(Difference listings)

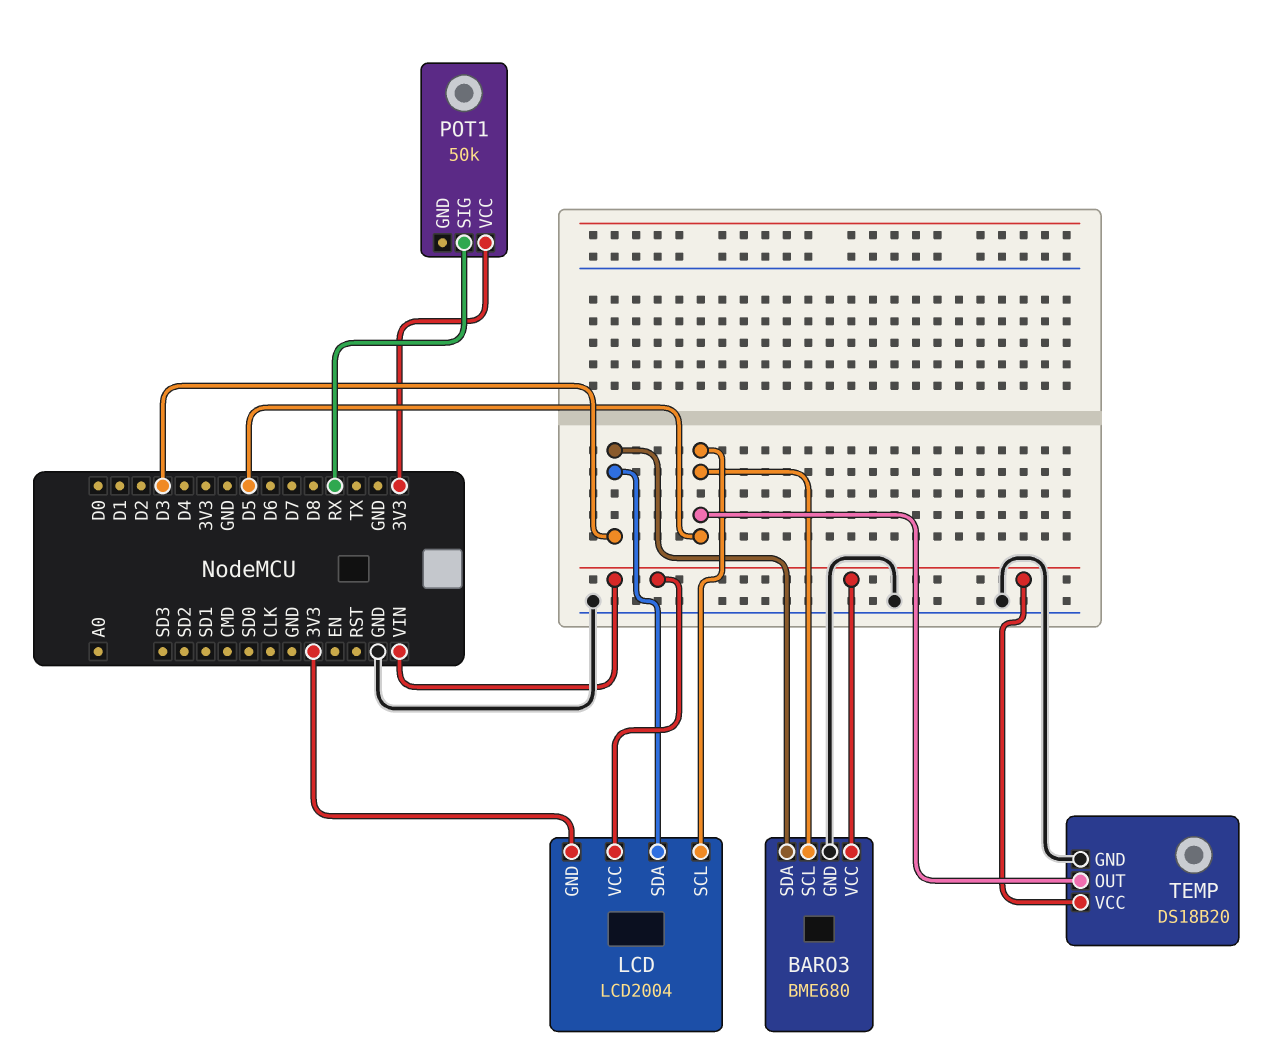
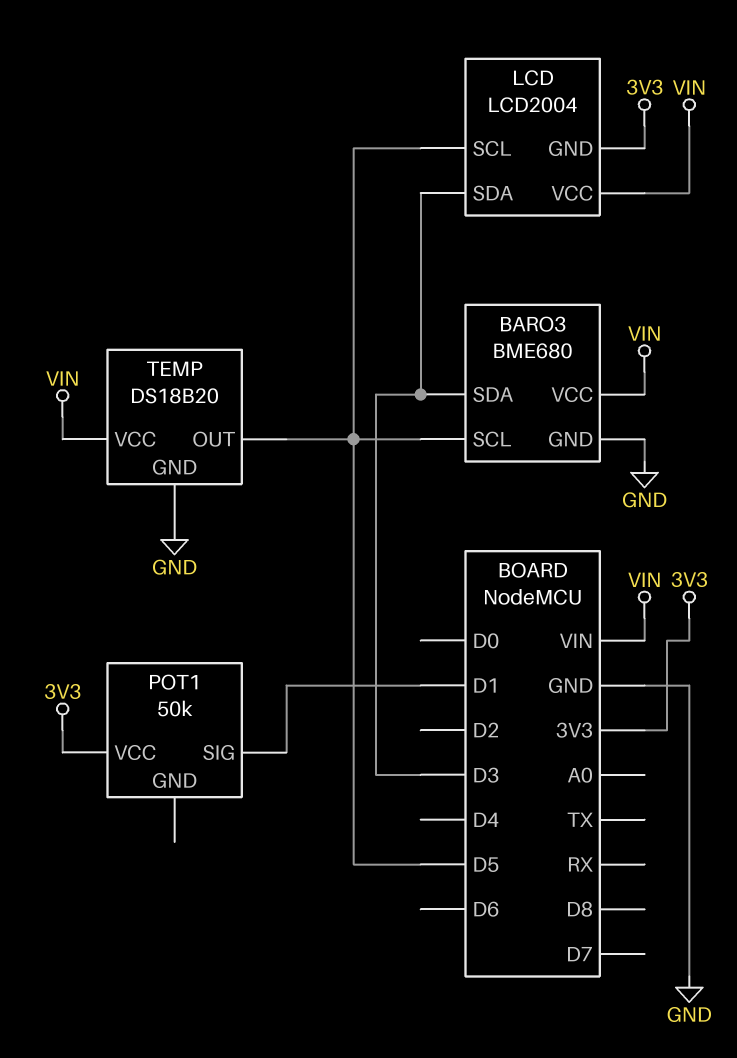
POT1 pin SIG: RX -> D1

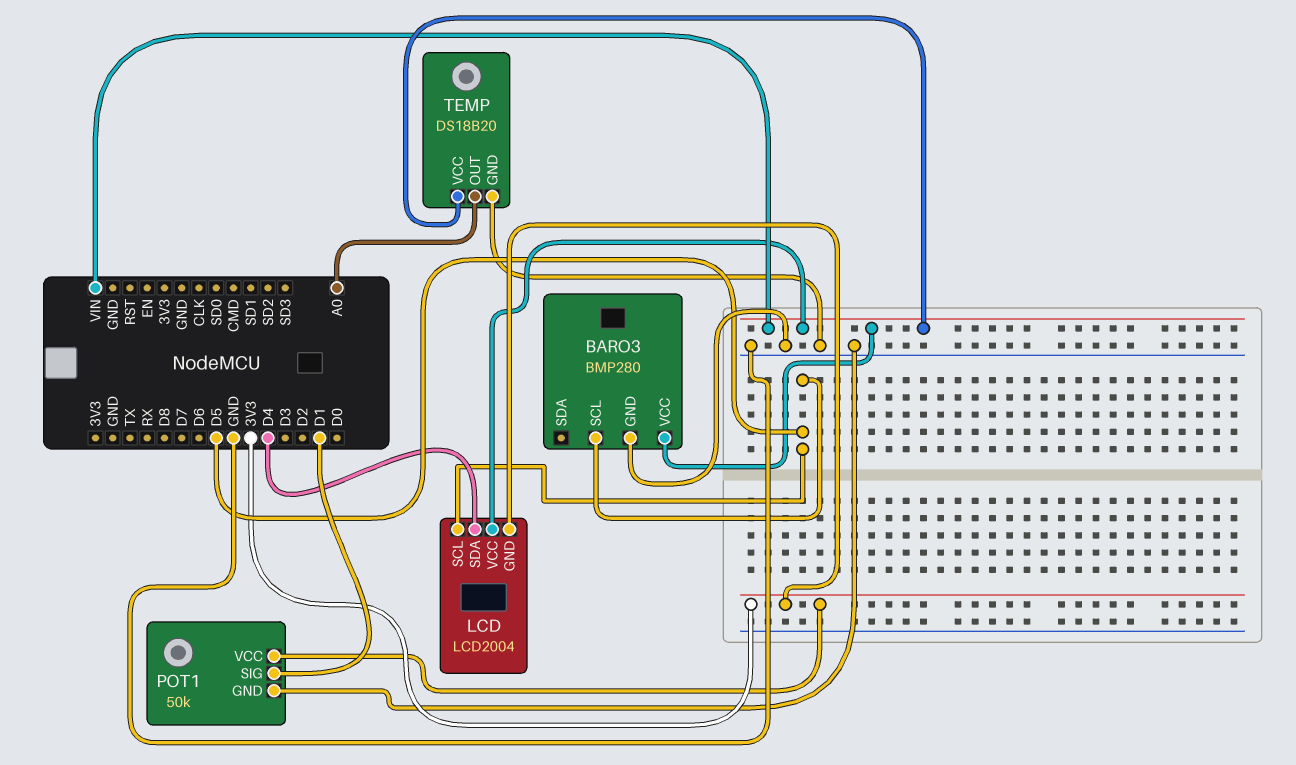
BARO3: BME680 -> BMP280
BARO3 pin SDA: D3 -> none
LCD pin SDA: D3 -> D4
POT1 pin GND: none -> GND
TEMP pin OUT: D5 -> A0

Directions for this task:
In the records above, find every line with the word "none" and copy it.

Result of the exercise:
BARO3 pin SDA: D3 -> none
POT1 pin GND: none -> GND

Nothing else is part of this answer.